"""
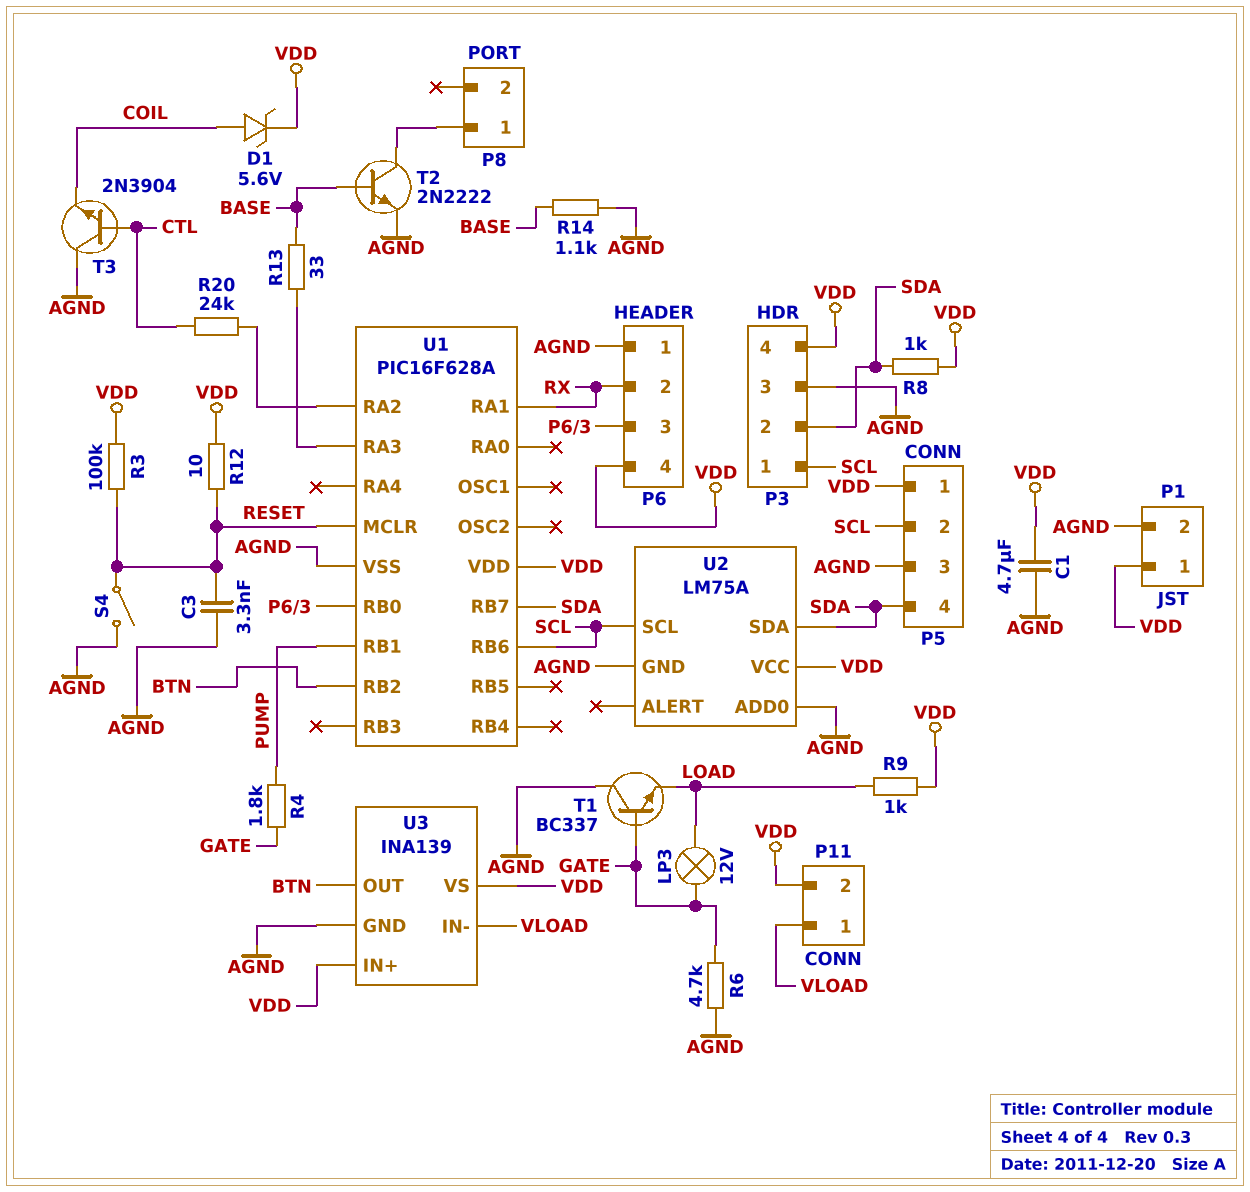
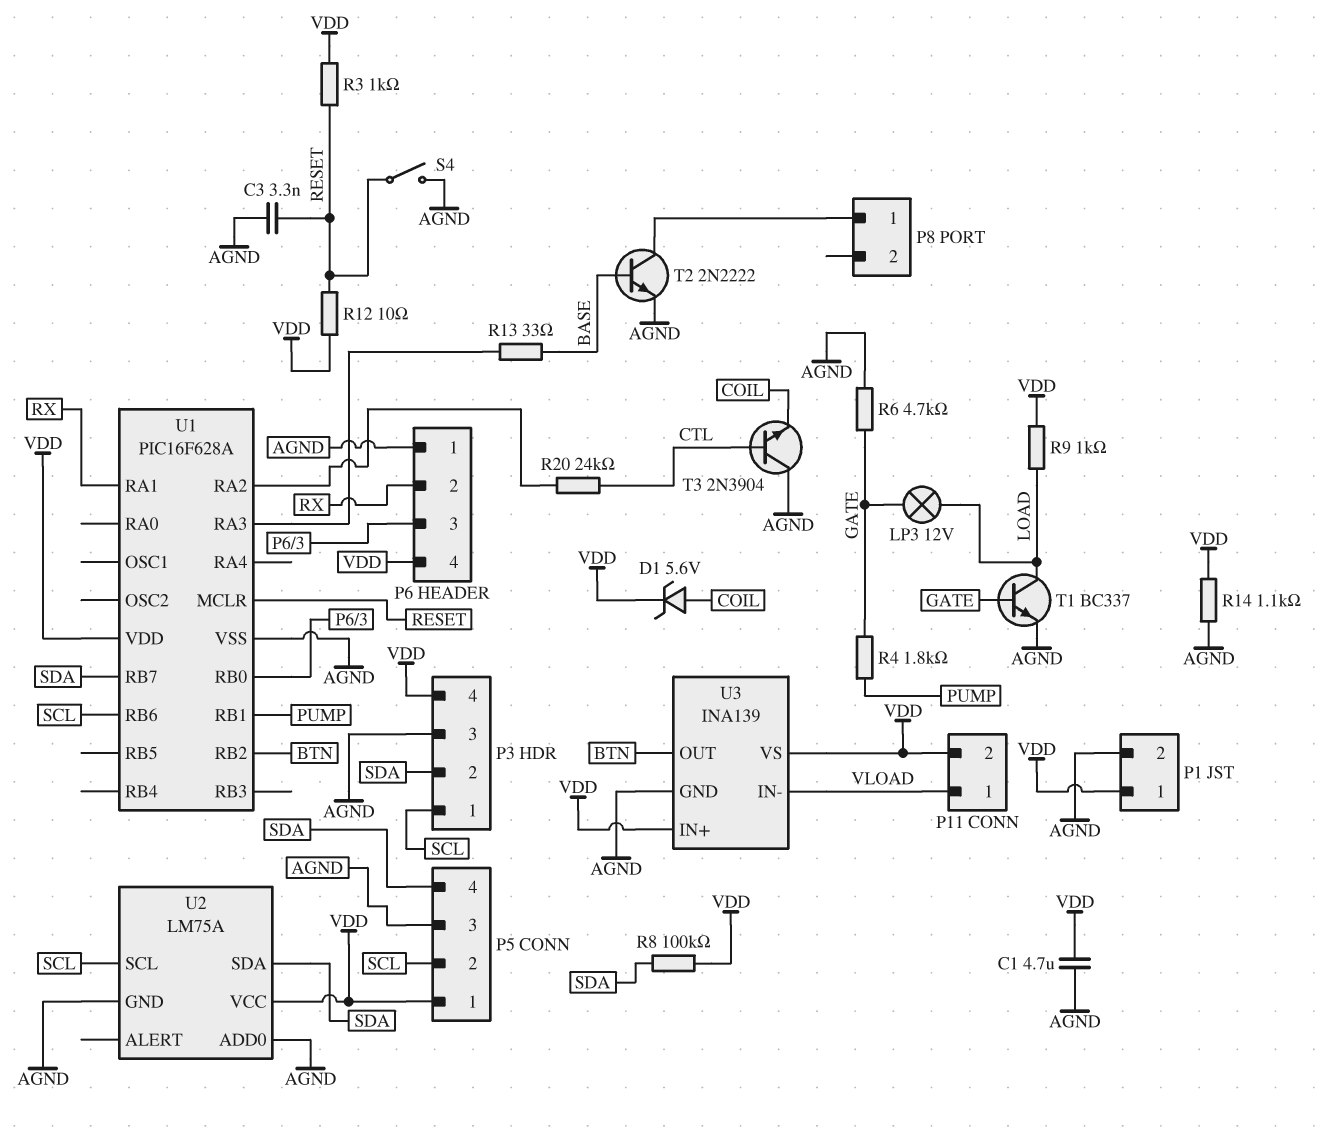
R3: 100k (RESET, VDD) -> 1k (RESET, VDD)
R8: 1k (SDA, VDD) -> 100k (SDA, VDD)
R14: 1.1k (AGND, BASE) -> 1.1k (AGND, VDD)
T1: NPN BC337 (B GATE, C AGND, E LOAD) -> NPN BC337 (B GATE, C LOAD, E AGND)

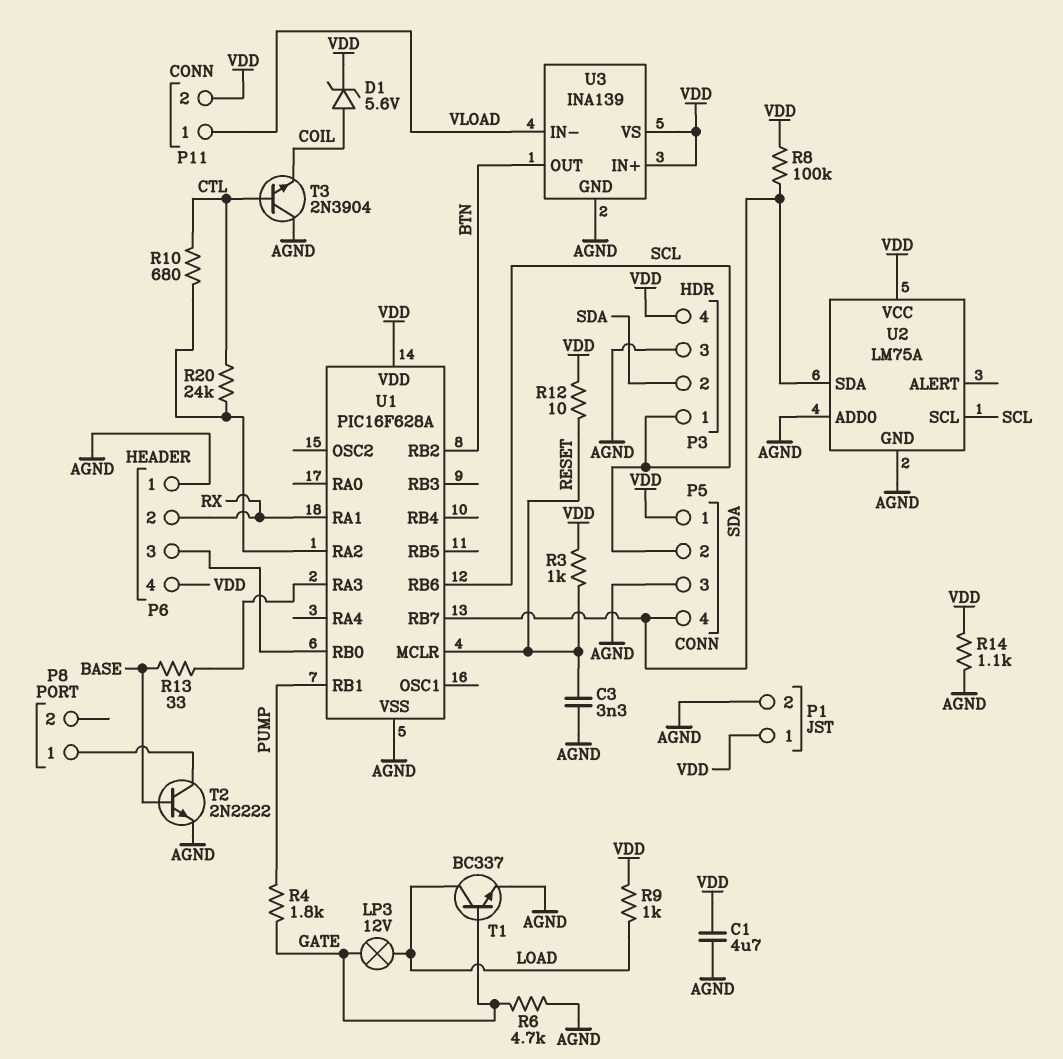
R10: none -> 680 (CTL, U1/RA2)
S4: switch (AGND, RESET) -> none

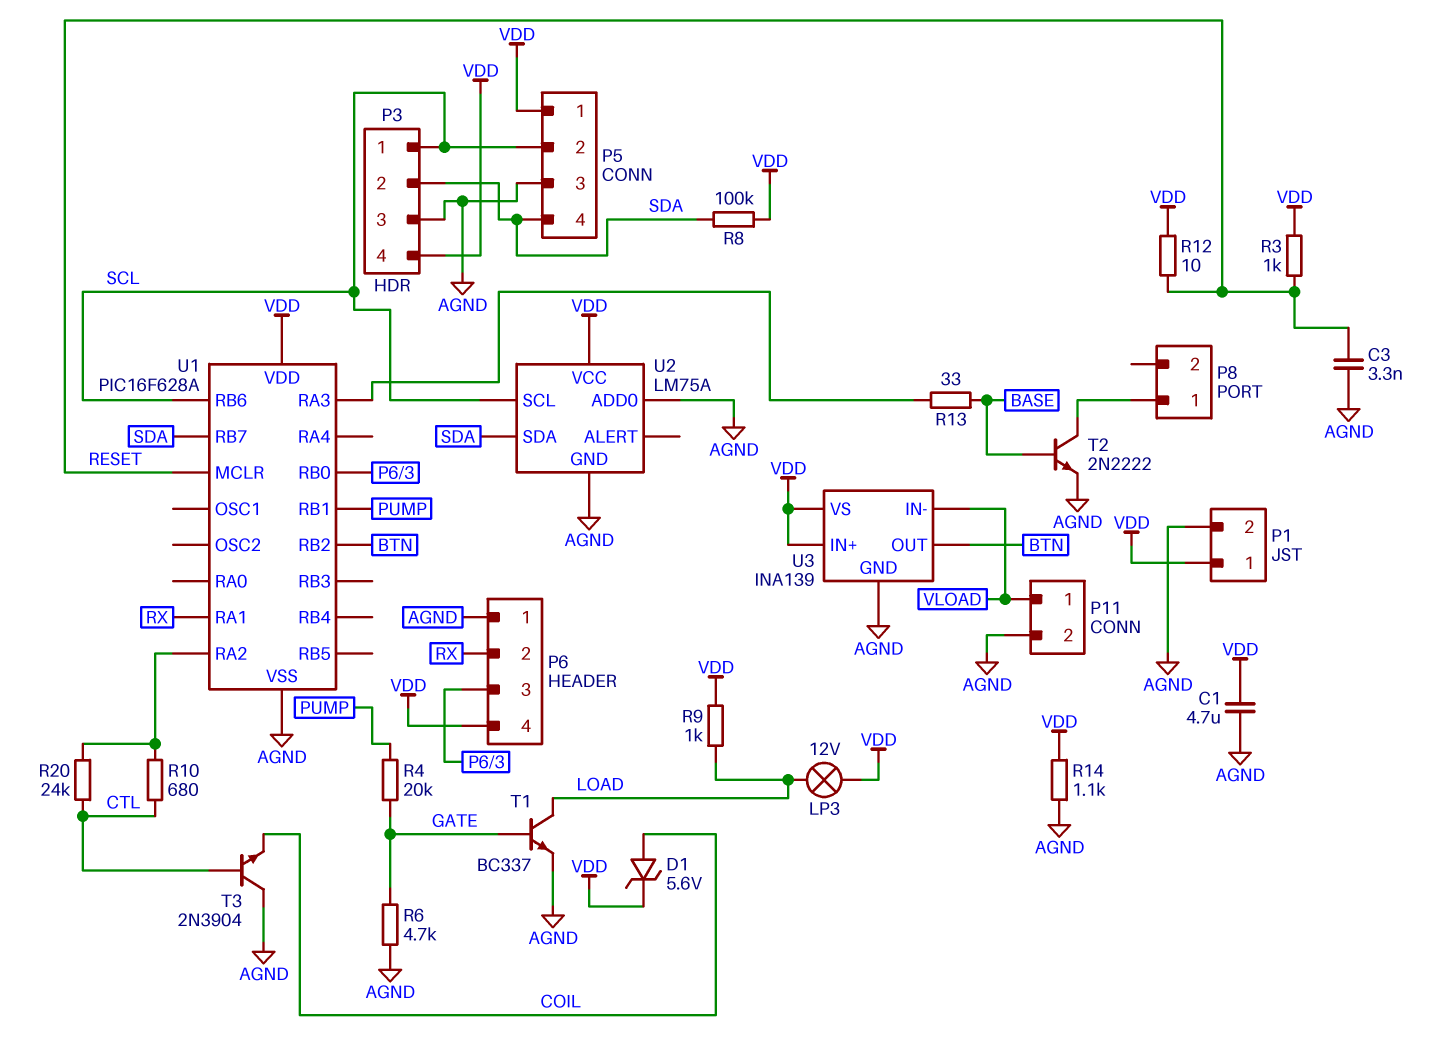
LP3: lamp 12V (GATE, LOAD) -> lamp 12V (LOAD, VDD)
P11 pin 2: VDD -> AGND
R4: 1.8k (GATE, PUMP) -> 20k (GATE, PUMP)

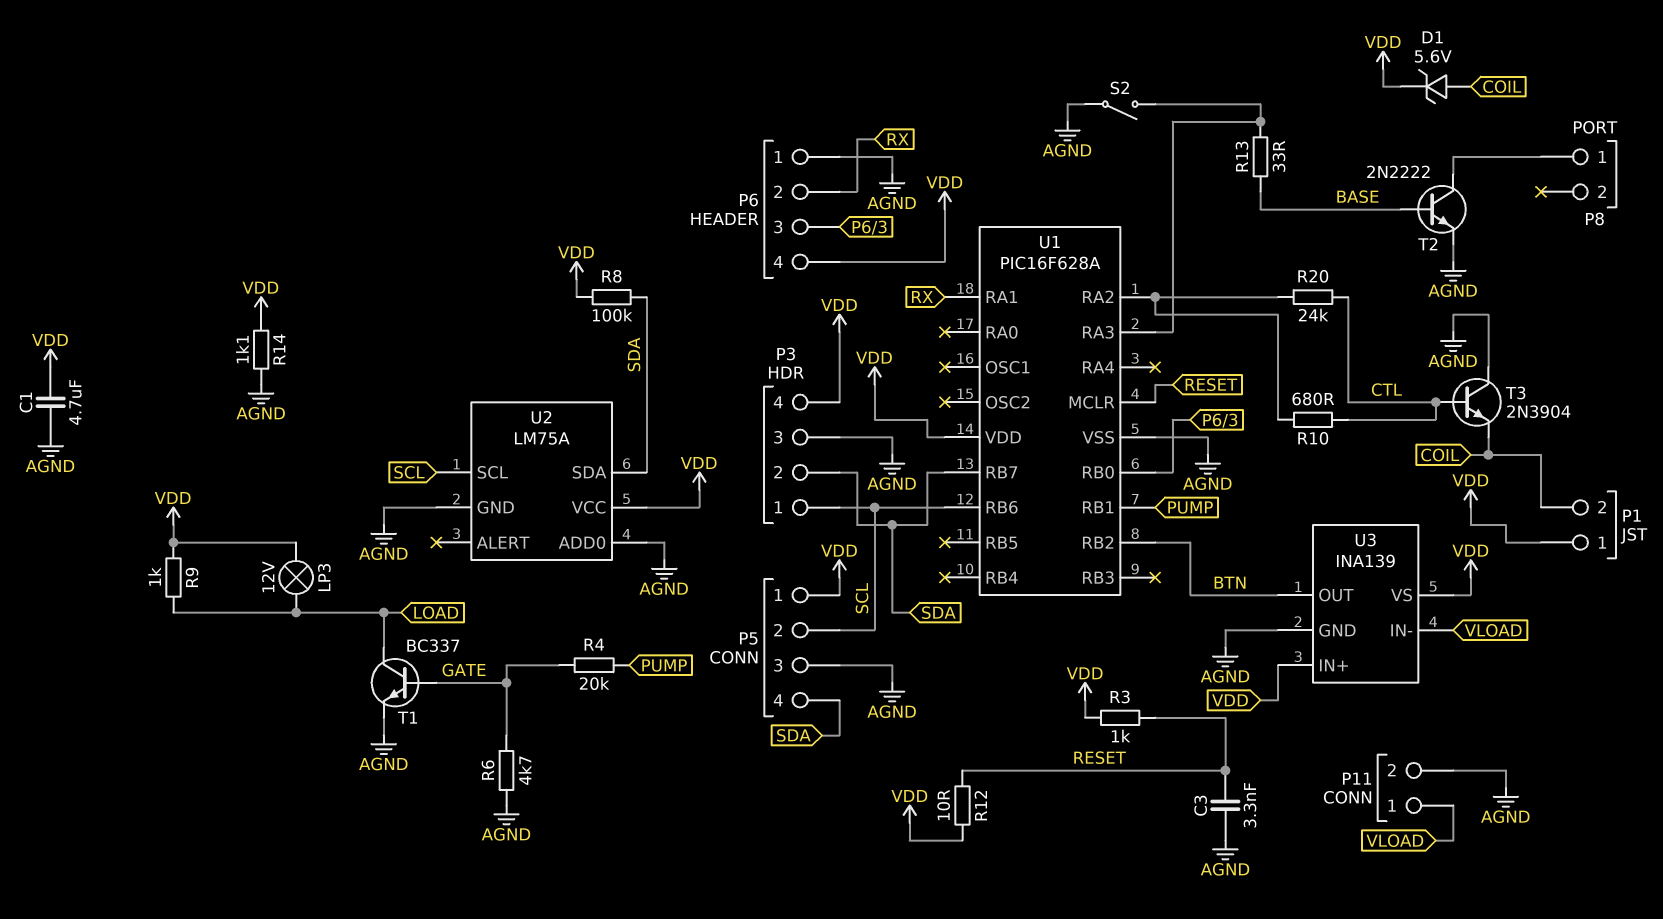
P1 pin 2: AGND -> COIL
S2: none -> switch (AGND, U1/RA3)

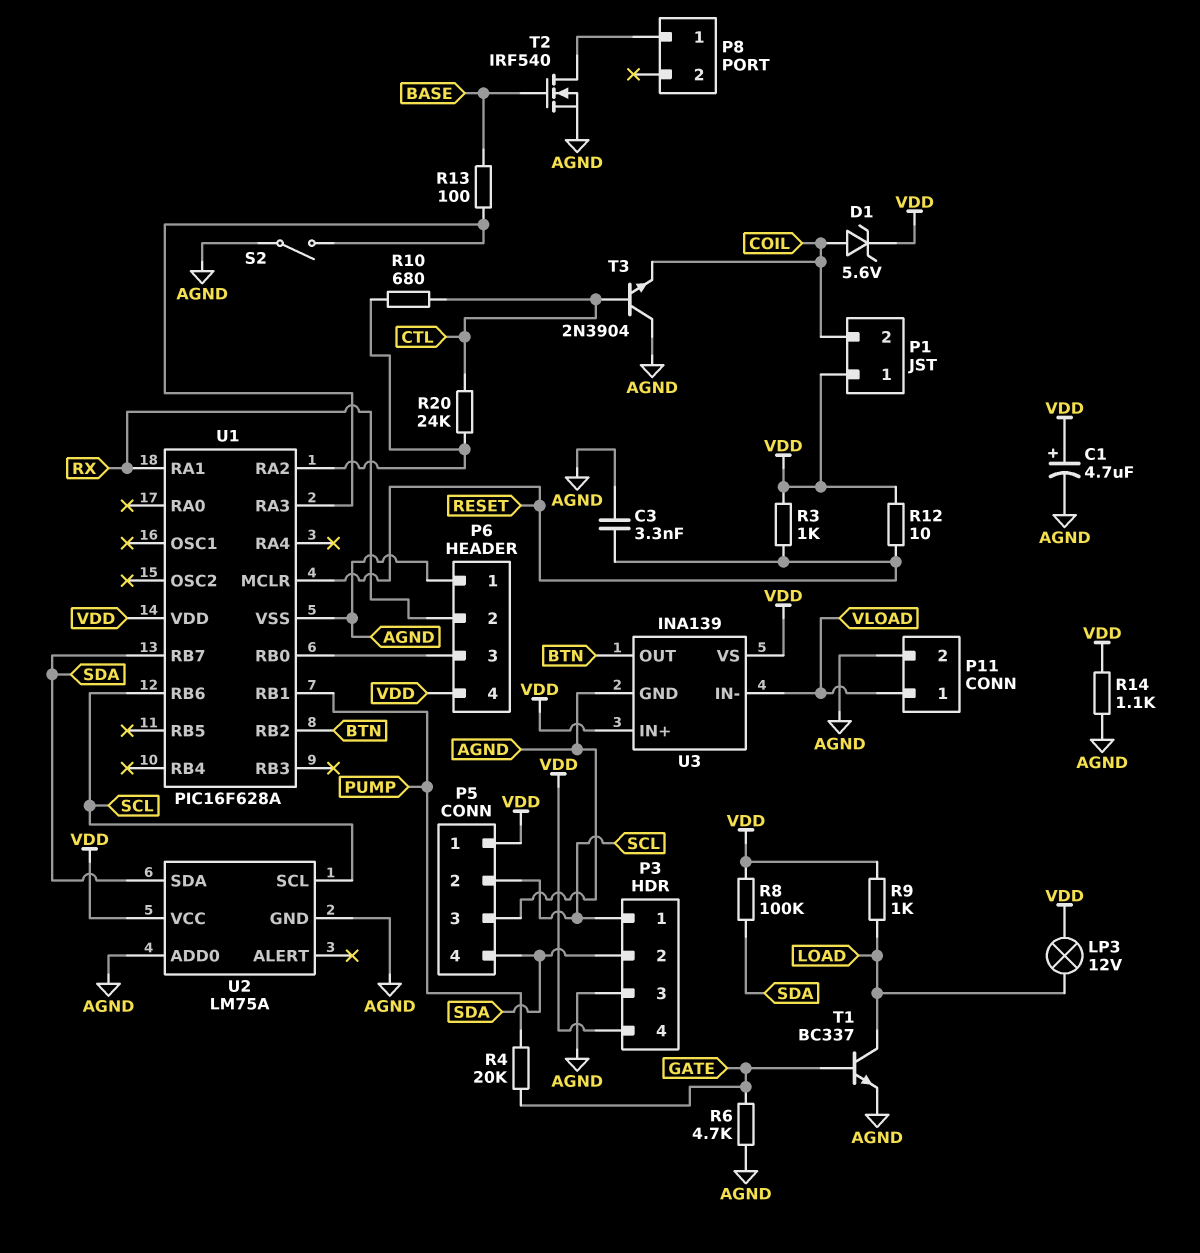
C1: 4.7uF (AGND, VDD) -> 4.7uF (plus VDD, minus AGND)
R13: 33 (BASE, U1/RA3) -> 100 (BASE, U1/RA3)
T2: NPN 2N2222 (B BASE, C P8/1, E AGND) -> NMOS IRF540 (G BASE, D P8/1, S AGND)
"""
**Assigned task:** Your answer should consist of copies of the lines above that include the string "switch".

**Result of the task:**
S4: switch (AGND, RESET) -> none
S2: none -> switch (AGND, U1/RA3)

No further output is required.